[Data section Boundary: Start]

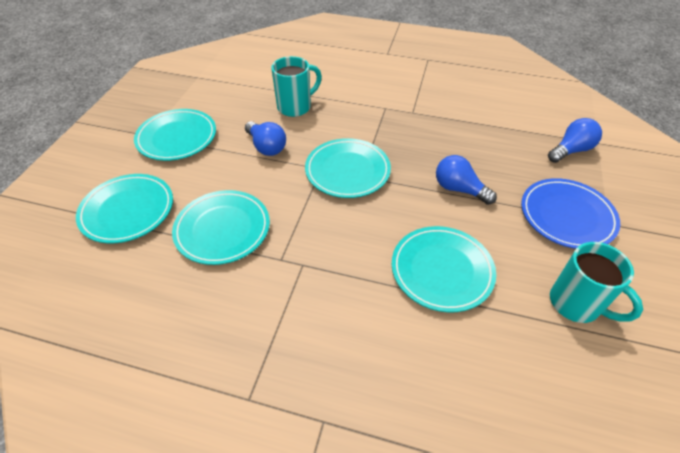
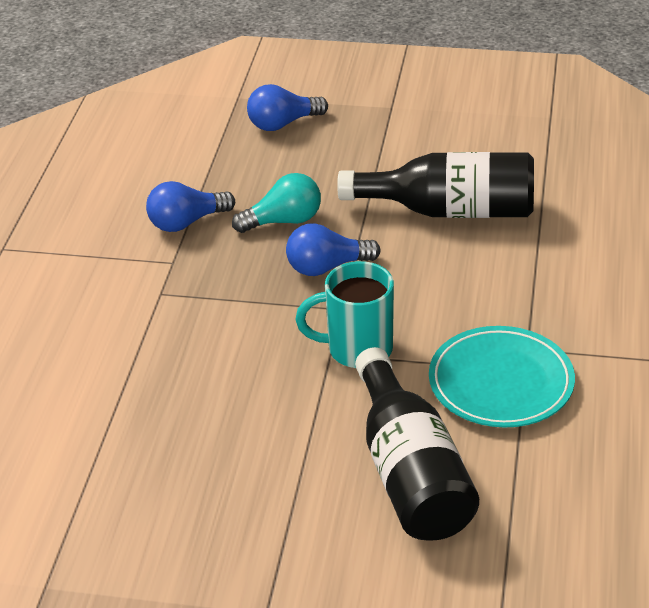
black bottle: 0 -> 2
blue plate: 1 -> 0
turquoise light bulb: 0 -> 1
turquoise mug: 2 -> 1
turquoise plate: 5 -> 1

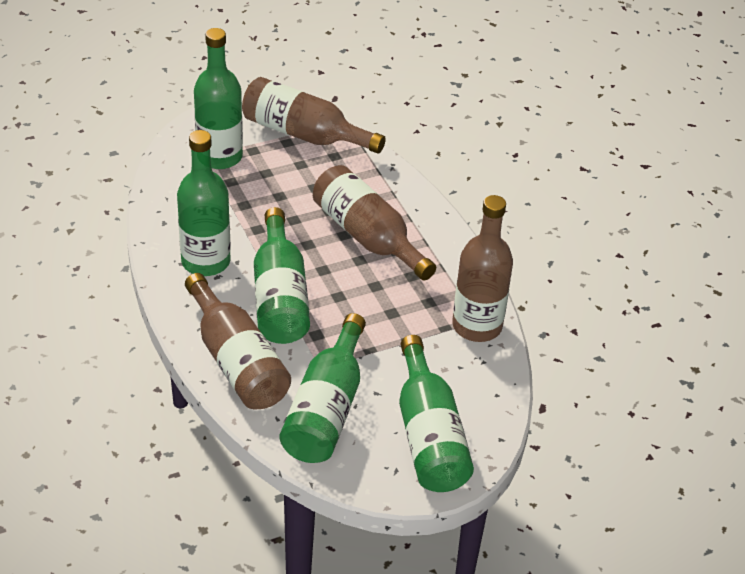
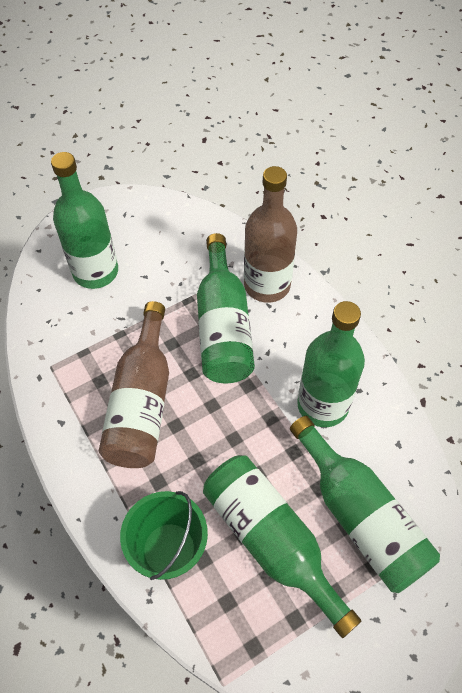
brown bottle: 4 -> 2
green bucket: 0 -> 1

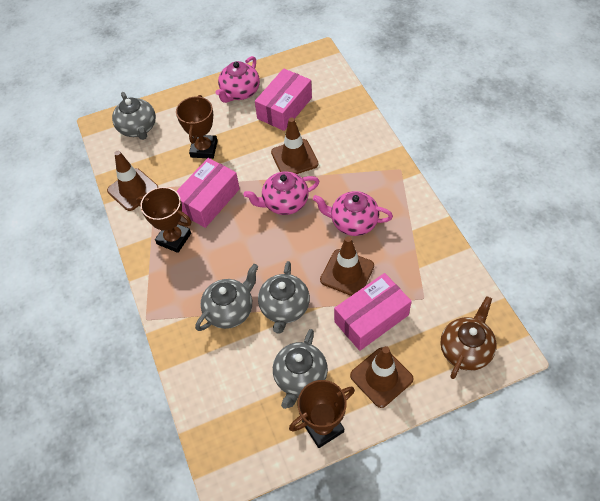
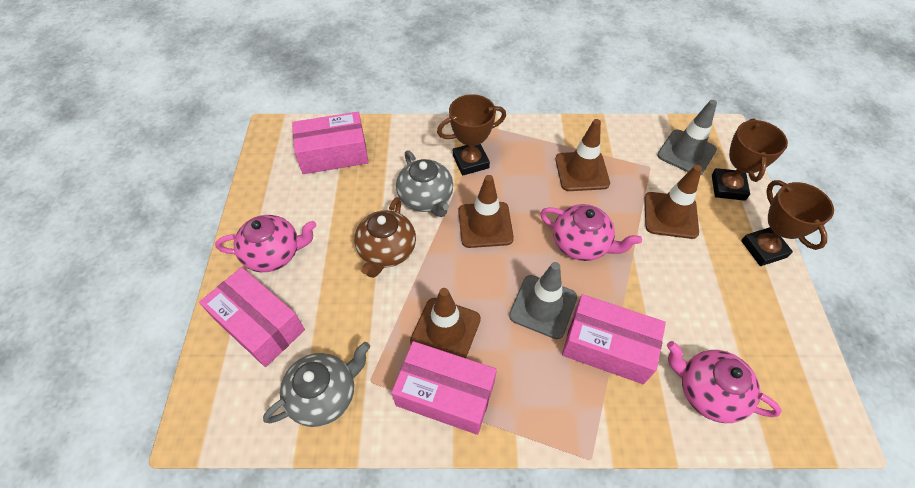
grey teapot: 4 -> 2
grey traffic cone: 0 -> 2
pink box: 3 -> 4

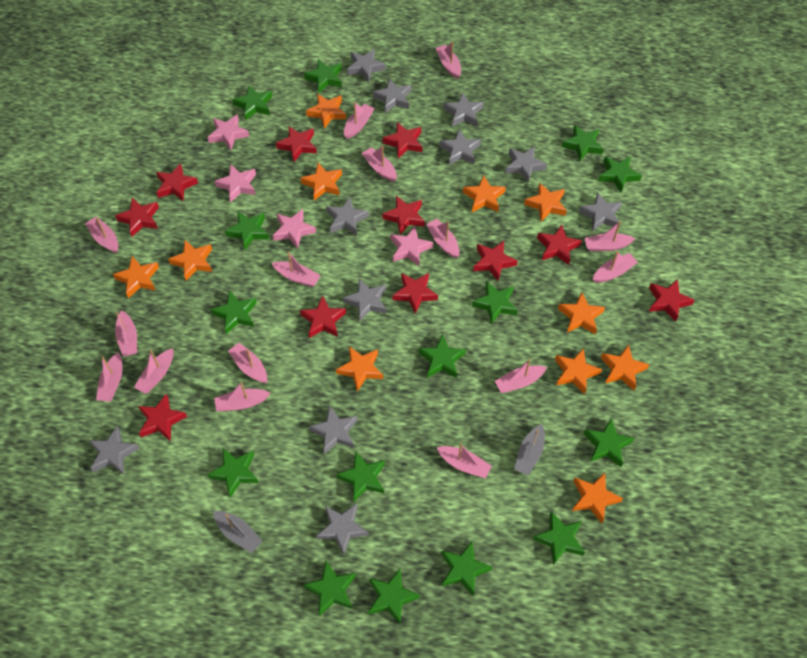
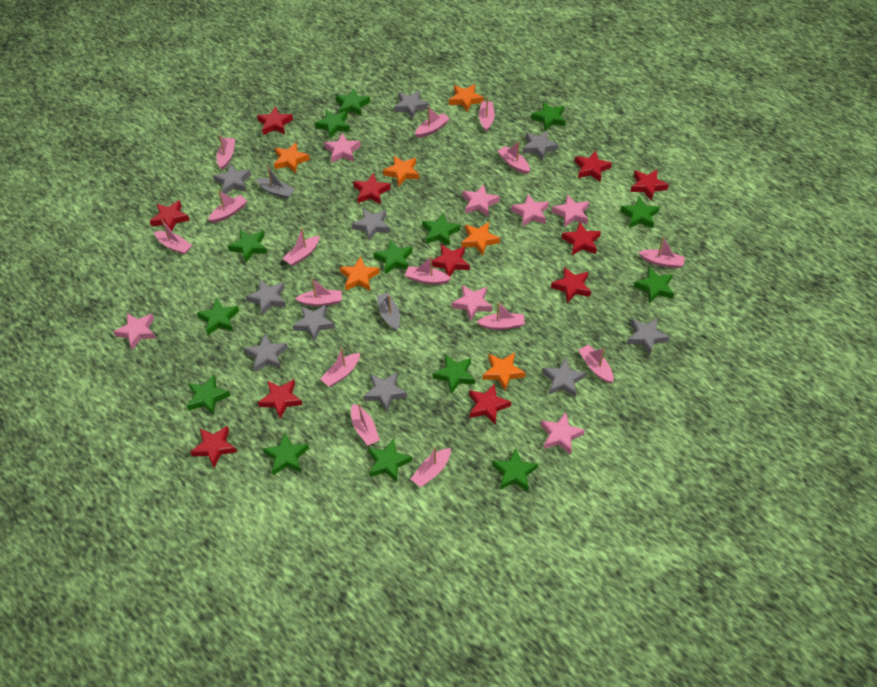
green star: 15 -> 14
grey star: 11 -> 10
orange star: 11 -> 6
pink star: 4 -> 7

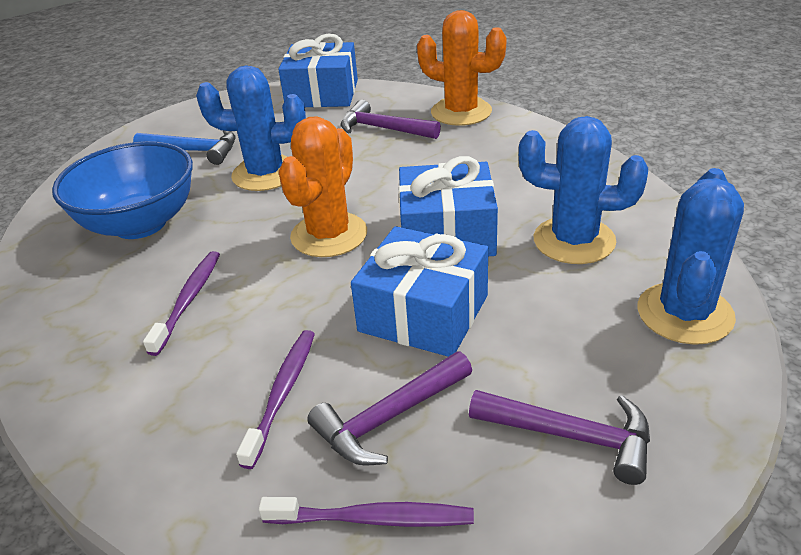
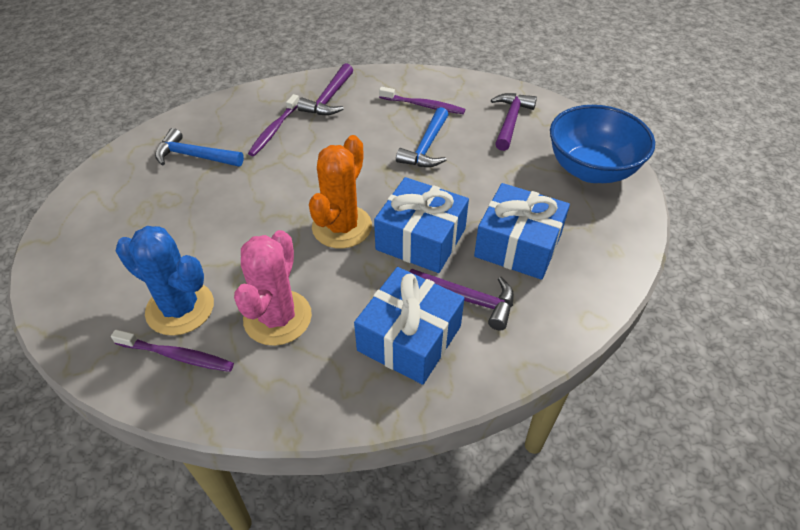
blue cactus: 3 -> 1
blue hammer: 1 -> 2
orange cactus: 2 -> 1
pink cactus: 0 -> 1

[Data section Boundary: End]

> Task
The entries above must be output exactly, with every image left out.

> Answer section
black bottle: 0 -> 2
blue plate: 1 -> 0
turquoise light bulb: 0 -> 1
turquoise mug: 2 -> 1
turquoise plate: 5 -> 1

brown bottle: 4 -> 2
green bucket: 0 -> 1

grey teapot: 4 -> 2
grey traffic cone: 0 -> 2
pink box: 3 -> 4

green star: 15 -> 14
grey star: 11 -> 10
orange star: 11 -> 6
pink star: 4 -> 7

blue cactus: 3 -> 1
blue hammer: 1 -> 2
orange cactus: 2 -> 1
pink cactus: 0 -> 1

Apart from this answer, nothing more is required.